◆ Exercise aim: Exclude all pictures from your copy of the data below, which should otherwise match exactly.

◆ Dataset section:
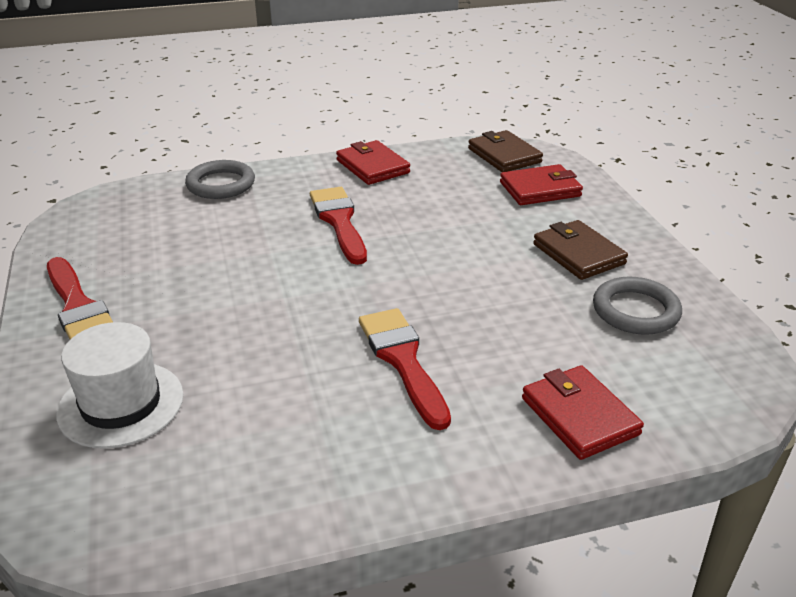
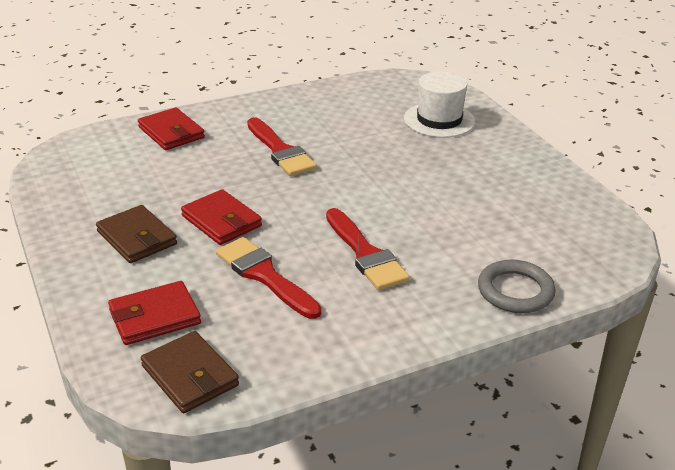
camera: 170 degrees right, 0 degrees up
(78, 307) = (522, 165): red brush -> red brush (264, 275)
(372, 166) = (357, 336): red wallet -> red wallet (221, 221)
(635, 311) = (108, 193): grey ring -> none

◆ Answer section:
camera: 170 degrees right, 0 degrees up
(78, 307) = (522, 165): red brush -> red brush (264, 275)
(372, 166) = (357, 336): red wallet -> red wallet (221, 221)
(635, 311) = (108, 193): grey ring -> none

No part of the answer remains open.